Scene edit records:
§ §

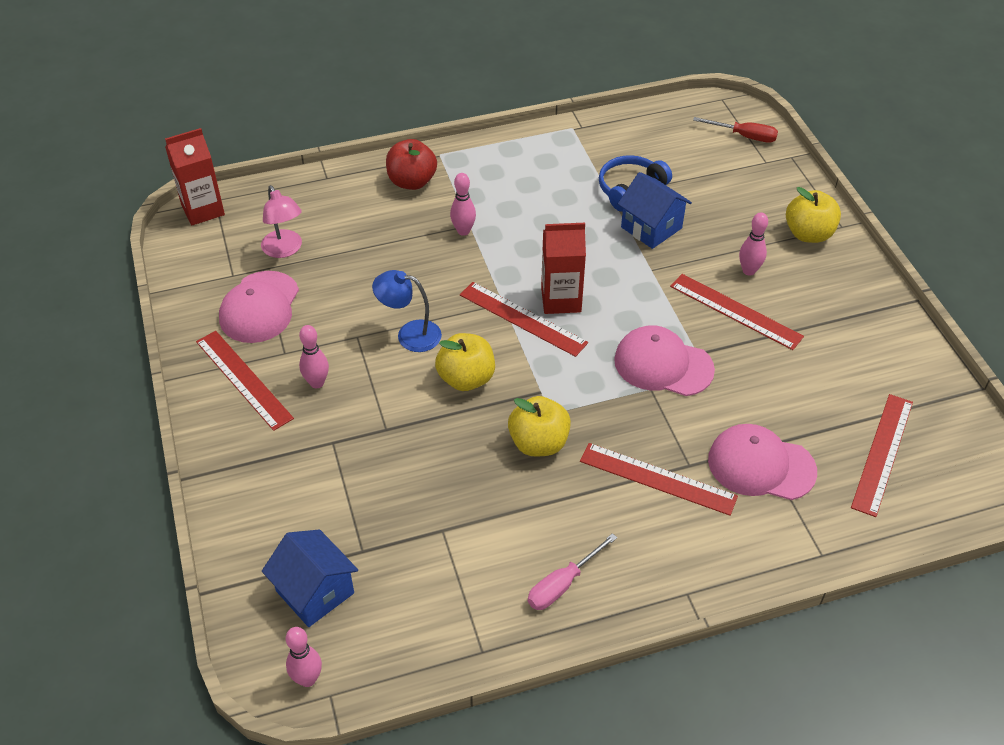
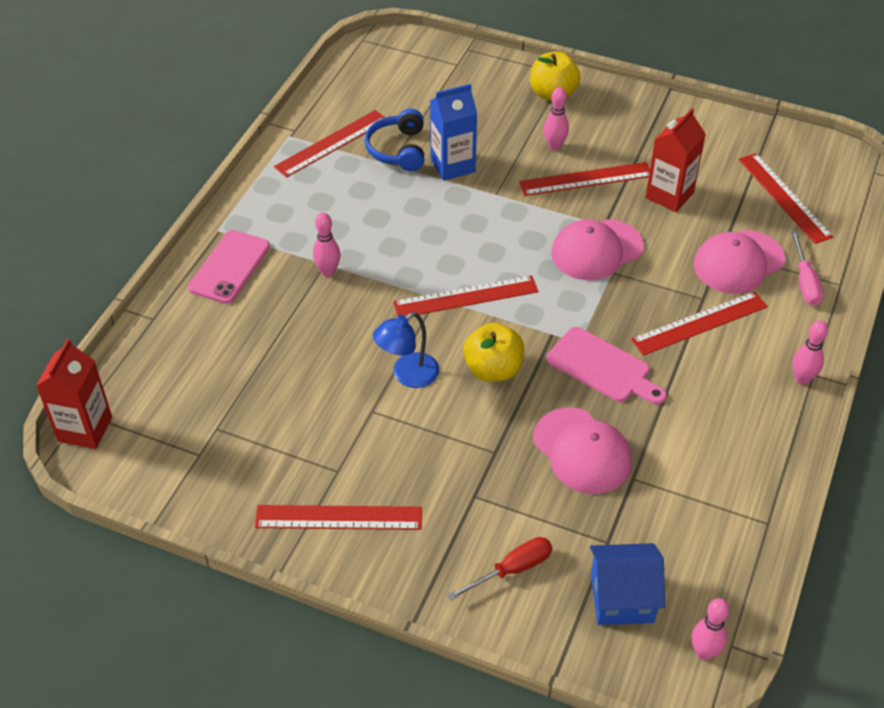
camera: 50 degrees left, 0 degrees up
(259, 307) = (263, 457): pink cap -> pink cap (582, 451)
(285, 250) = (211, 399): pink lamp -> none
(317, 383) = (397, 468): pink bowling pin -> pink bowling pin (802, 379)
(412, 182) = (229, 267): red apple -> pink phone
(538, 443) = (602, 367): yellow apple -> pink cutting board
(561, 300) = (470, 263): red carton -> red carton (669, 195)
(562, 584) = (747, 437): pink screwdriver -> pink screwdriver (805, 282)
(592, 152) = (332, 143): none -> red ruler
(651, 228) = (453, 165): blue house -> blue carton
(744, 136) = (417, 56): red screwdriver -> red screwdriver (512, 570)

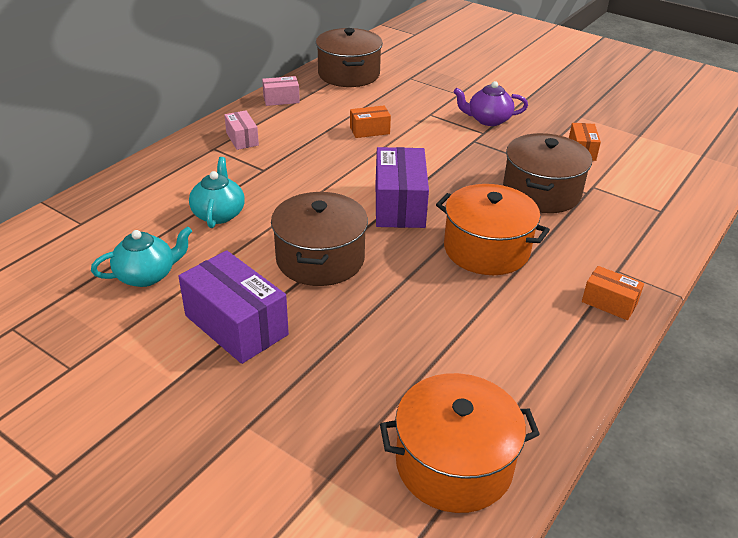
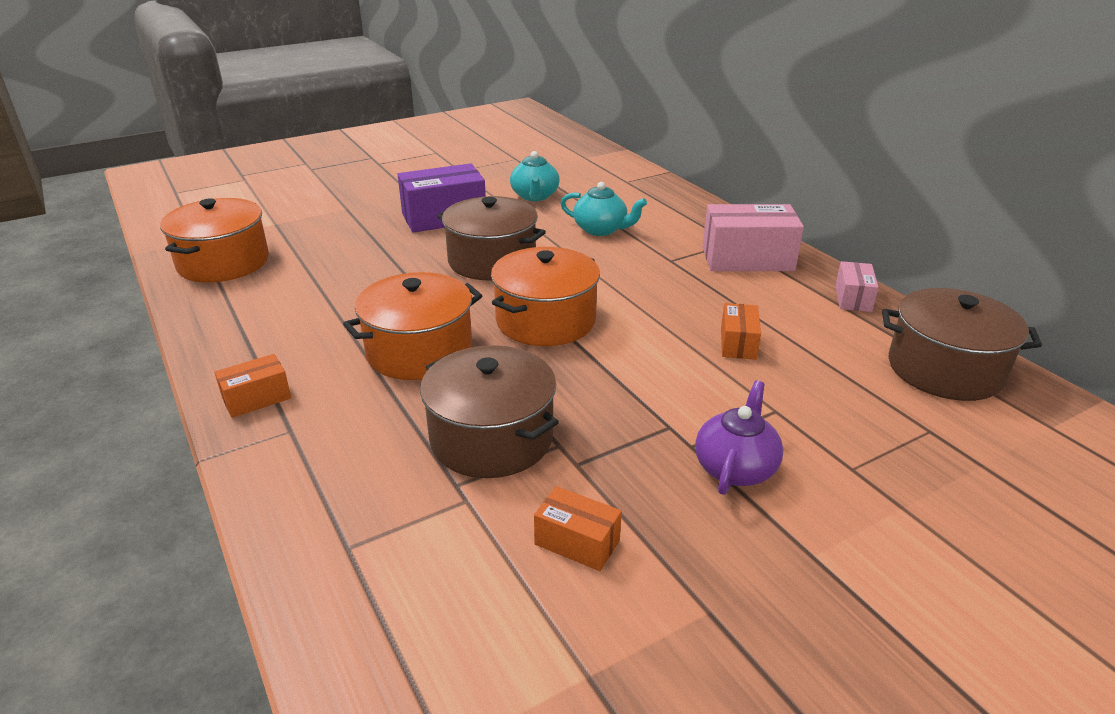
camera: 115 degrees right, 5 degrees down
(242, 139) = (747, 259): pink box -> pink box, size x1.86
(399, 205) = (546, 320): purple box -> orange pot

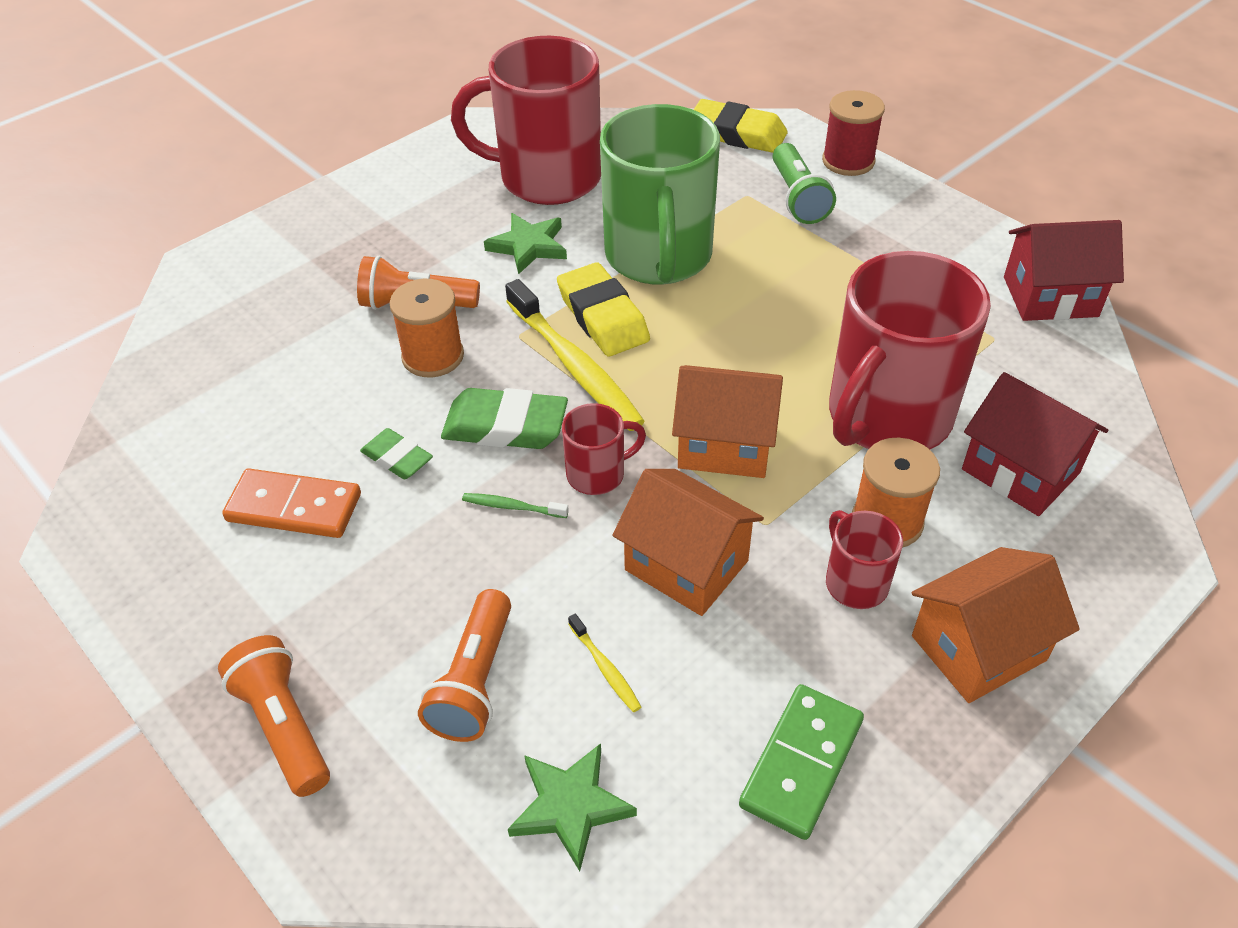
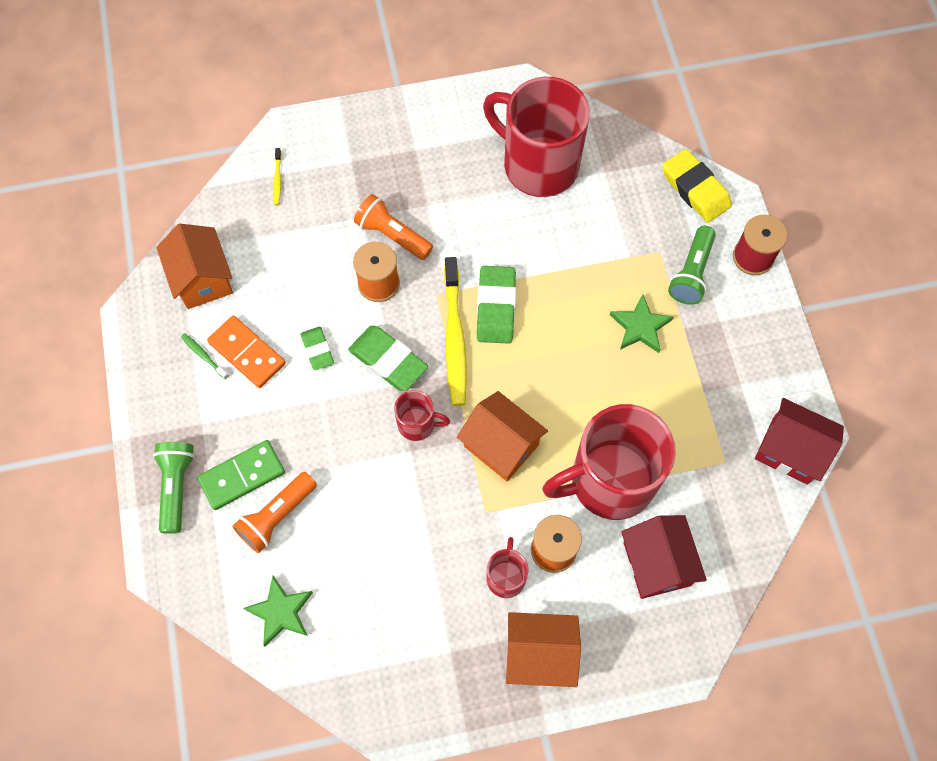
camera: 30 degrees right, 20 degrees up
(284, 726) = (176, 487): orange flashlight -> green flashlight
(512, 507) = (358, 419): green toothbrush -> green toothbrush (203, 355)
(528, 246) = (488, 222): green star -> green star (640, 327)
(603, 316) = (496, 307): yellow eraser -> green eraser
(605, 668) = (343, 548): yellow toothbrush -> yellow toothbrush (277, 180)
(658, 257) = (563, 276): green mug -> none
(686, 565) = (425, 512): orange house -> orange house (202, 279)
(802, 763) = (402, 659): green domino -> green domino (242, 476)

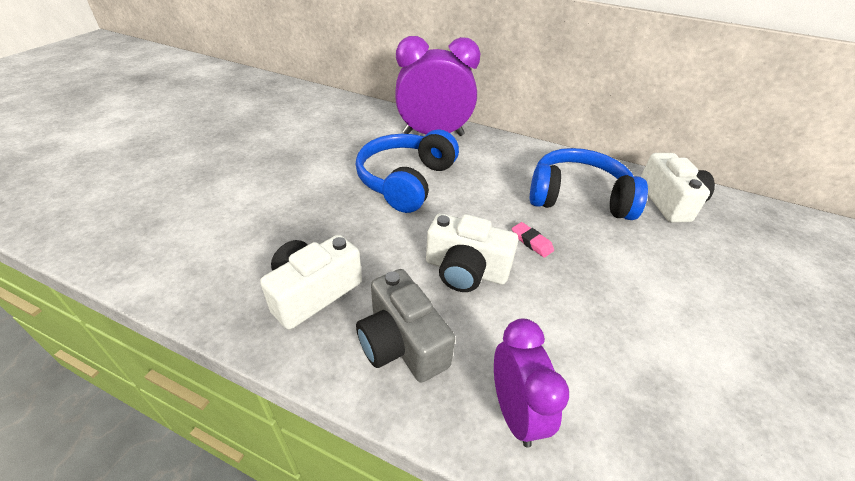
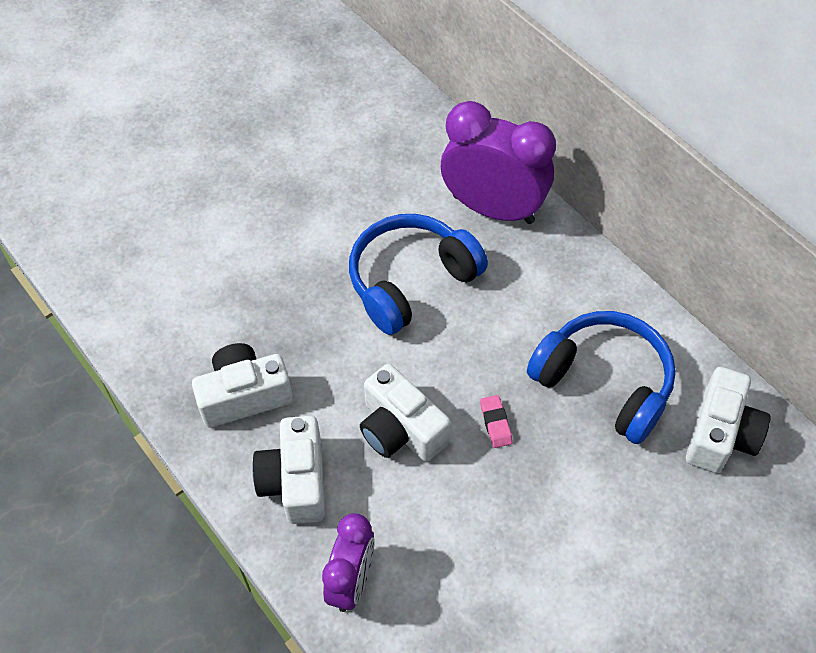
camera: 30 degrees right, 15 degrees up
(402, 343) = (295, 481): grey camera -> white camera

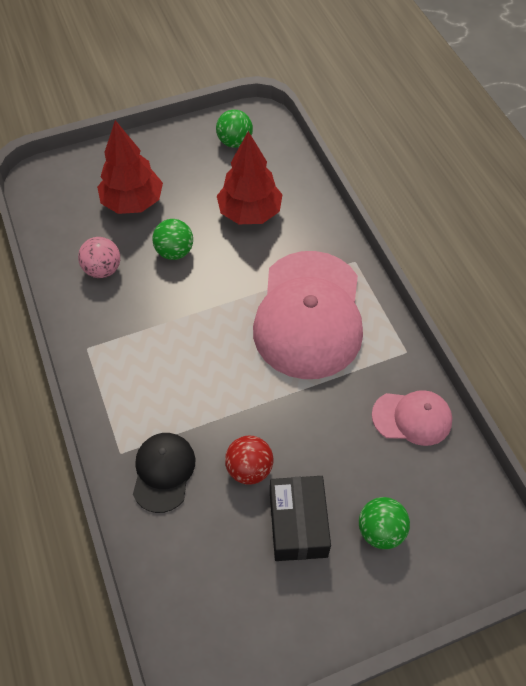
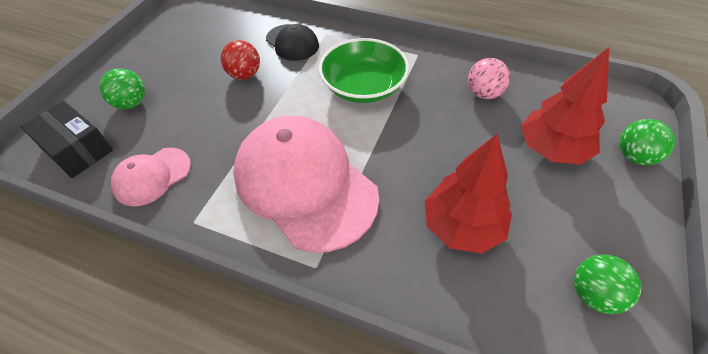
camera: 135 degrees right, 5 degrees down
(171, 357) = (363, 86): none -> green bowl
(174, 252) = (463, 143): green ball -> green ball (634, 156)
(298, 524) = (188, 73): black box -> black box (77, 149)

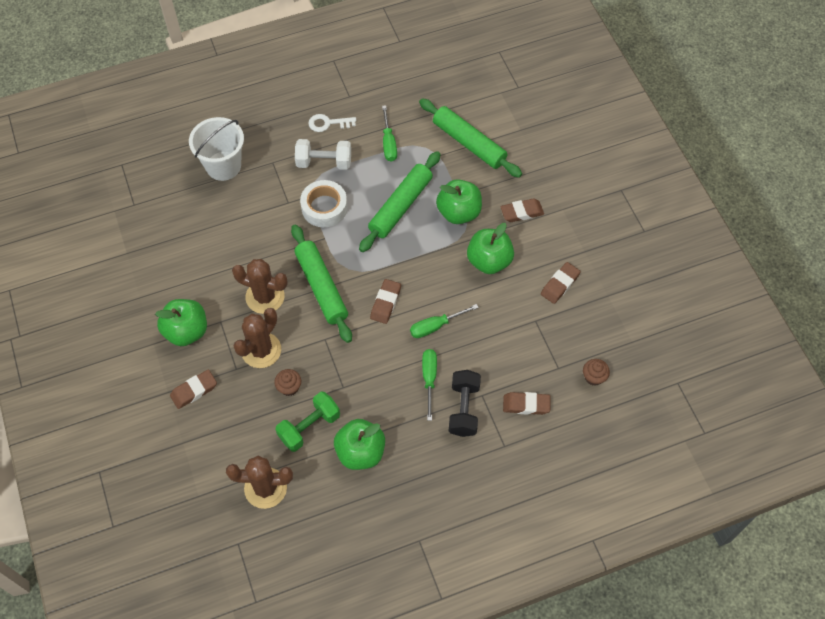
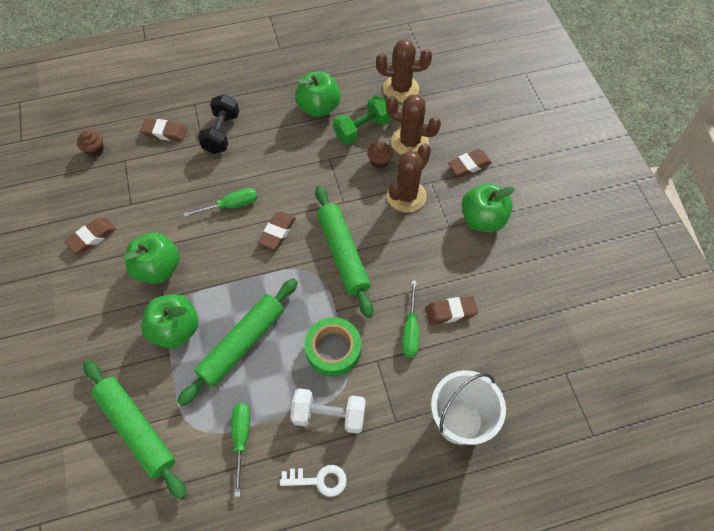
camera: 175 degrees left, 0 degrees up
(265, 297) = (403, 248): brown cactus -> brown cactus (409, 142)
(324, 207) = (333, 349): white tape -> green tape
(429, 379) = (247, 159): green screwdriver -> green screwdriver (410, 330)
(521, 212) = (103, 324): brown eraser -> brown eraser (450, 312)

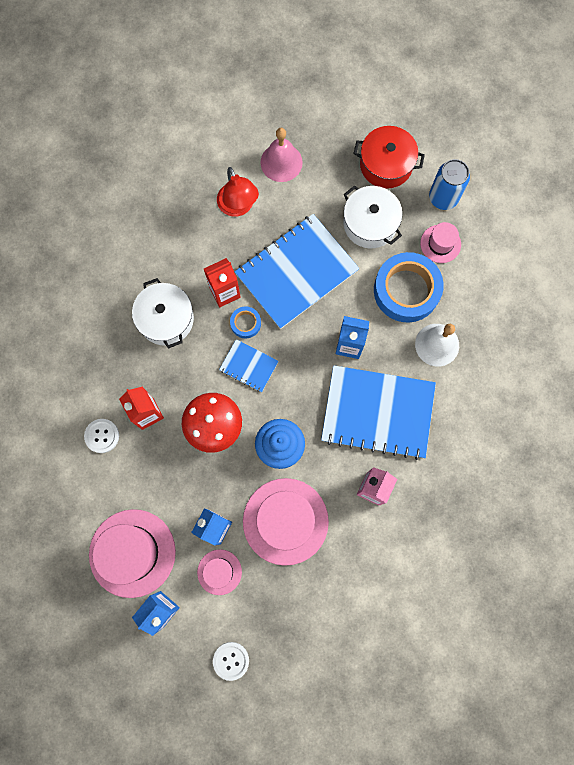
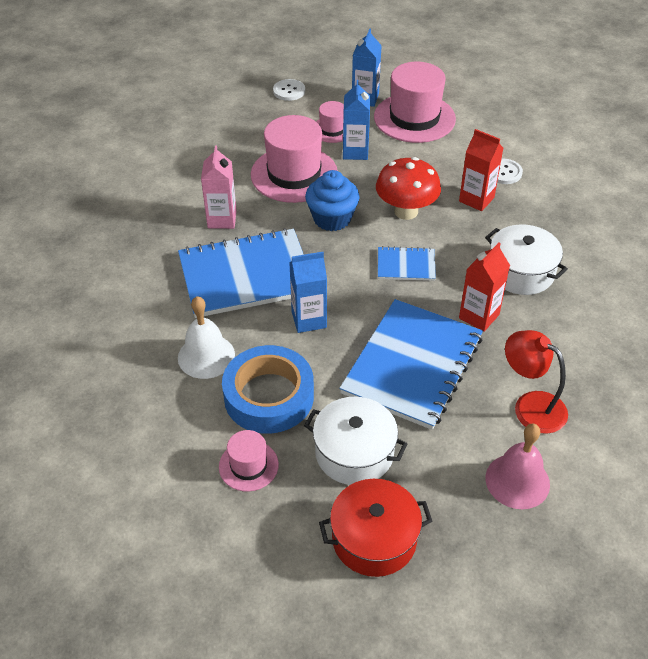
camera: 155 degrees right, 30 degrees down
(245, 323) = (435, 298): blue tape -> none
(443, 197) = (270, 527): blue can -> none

§ §

The problem:
Exactly the lines from the one with "camera: 175 degrees left, 0 degrees up" through the end of the records should be written out, and only those. Pictures do not belong in the copy.

Expected answer:
camera: 175 degrees left, 0 degrees up
(265, 297) = (403, 248): brown cactus -> brown cactus (409, 142)
(324, 207) = (333, 349): white tape -> green tape
(429, 379) = (247, 159): green screwdriver -> green screwdriver (410, 330)
(521, 212) = (103, 324): brown eraser -> brown eraser (450, 312)

camera: 155 degrees right, 30 degrees down
(245, 323) = (435, 298): blue tape -> none
(443, 197) = (270, 527): blue can -> none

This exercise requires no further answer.